Please copy every record below exactly and leave out the pictures.

(Records provided):
▼

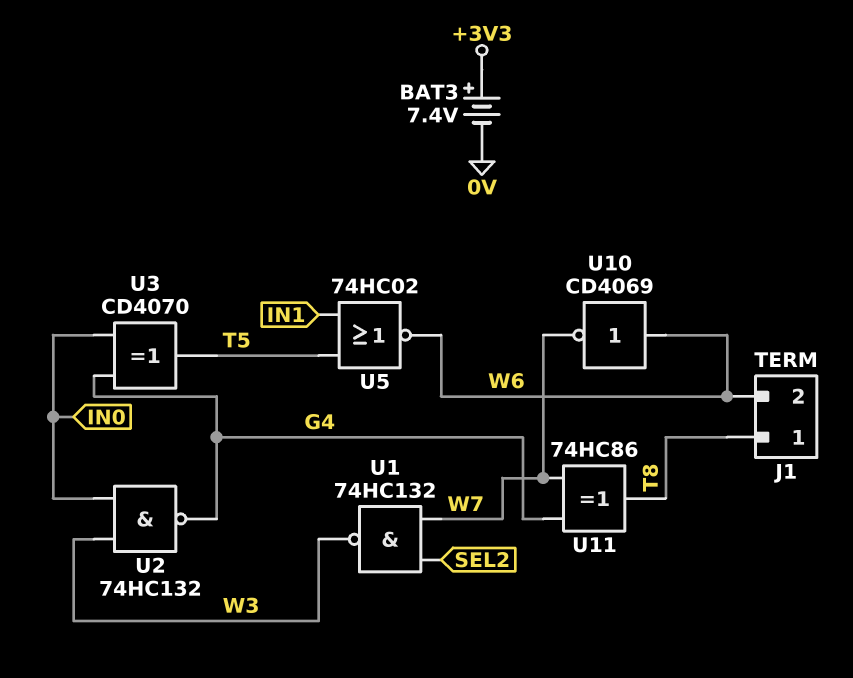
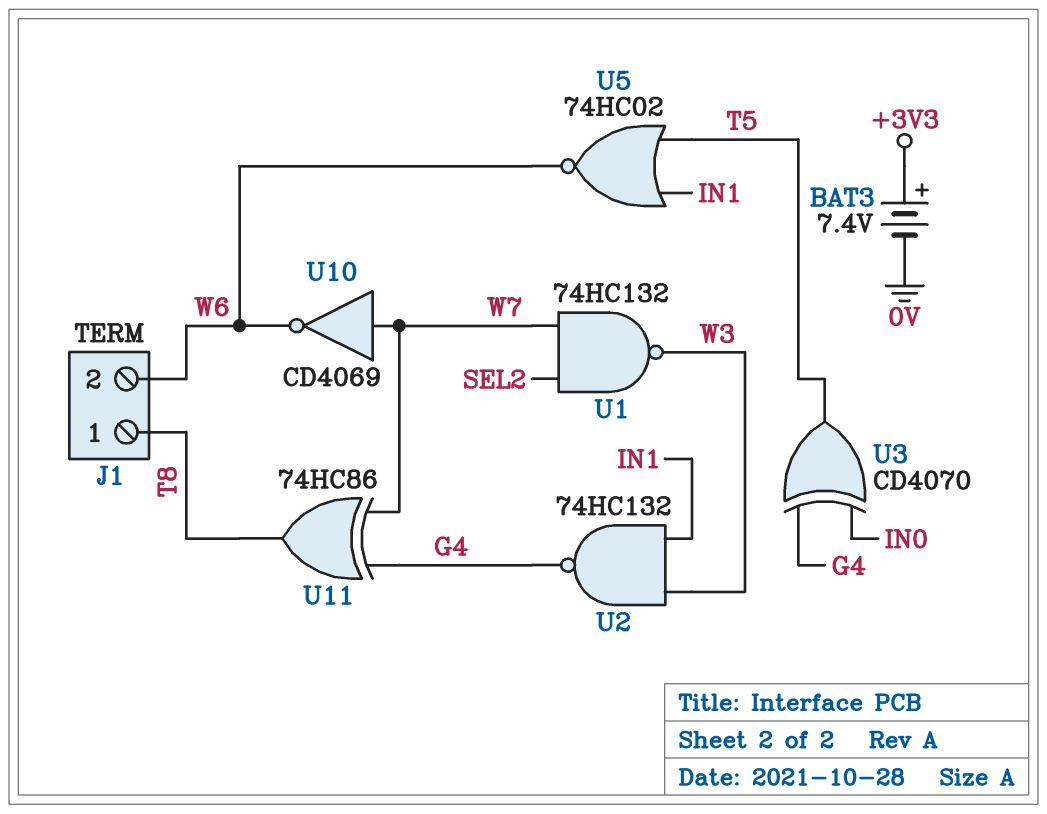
U2: NAND 74HC132 (in IN0, in W3, out G4) -> NAND 74HC132 (in IN1, in W3, out G4)
U10: NOT CD4069 (in W6, out W7) -> NOT CD4069 (in W7, out W6)

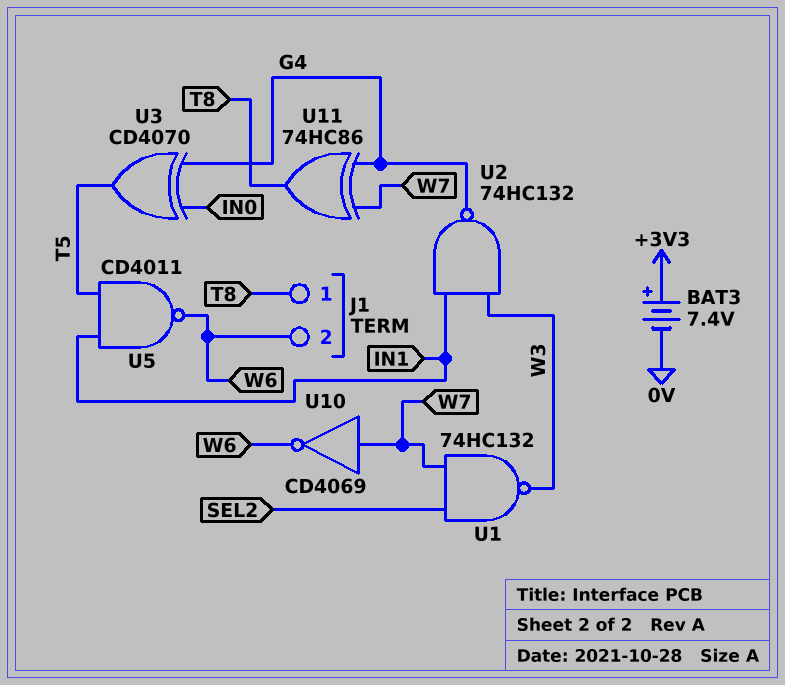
U5: NOR 74HC02 (in IN1, in T5, out W6) -> NAND CD4011 (in IN1, in T5, out W6)

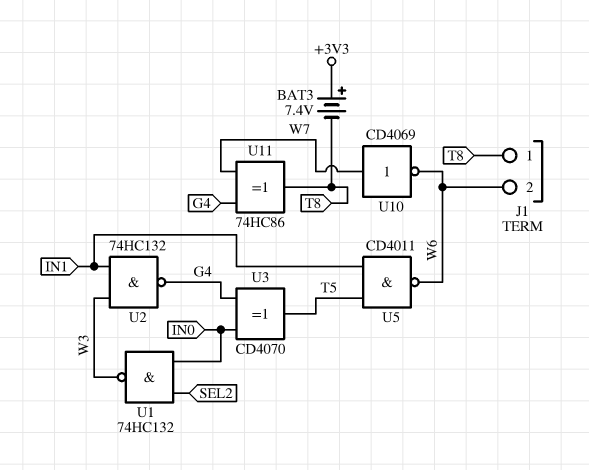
BAT3: 7.4V (plus +3V3, minus 0V) -> 7.4V (plus +3V3, minus T8)
U1: NAND 74HC132 (in SEL2, in W7, out W3) -> NAND 74HC132 (in IN0, in SEL2, out W3)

▲

(Written response):
U2: NAND 74HC132 (in IN0, in W3, out G4) -> NAND 74HC132 (in IN1, in W3, out G4)
U10: NOT CD4069 (in W6, out W7) -> NOT CD4069 (in W7, out W6)

U5: NOR 74HC02 (in IN1, in T5, out W6) -> NAND CD4011 (in IN1, in T5, out W6)

BAT3: 7.4V (plus +3V3, minus 0V) -> 7.4V (plus +3V3, minus T8)
U1: NAND 74HC132 (in SEL2, in W7, out W3) -> NAND 74HC132 (in IN0, in SEL2, out W3)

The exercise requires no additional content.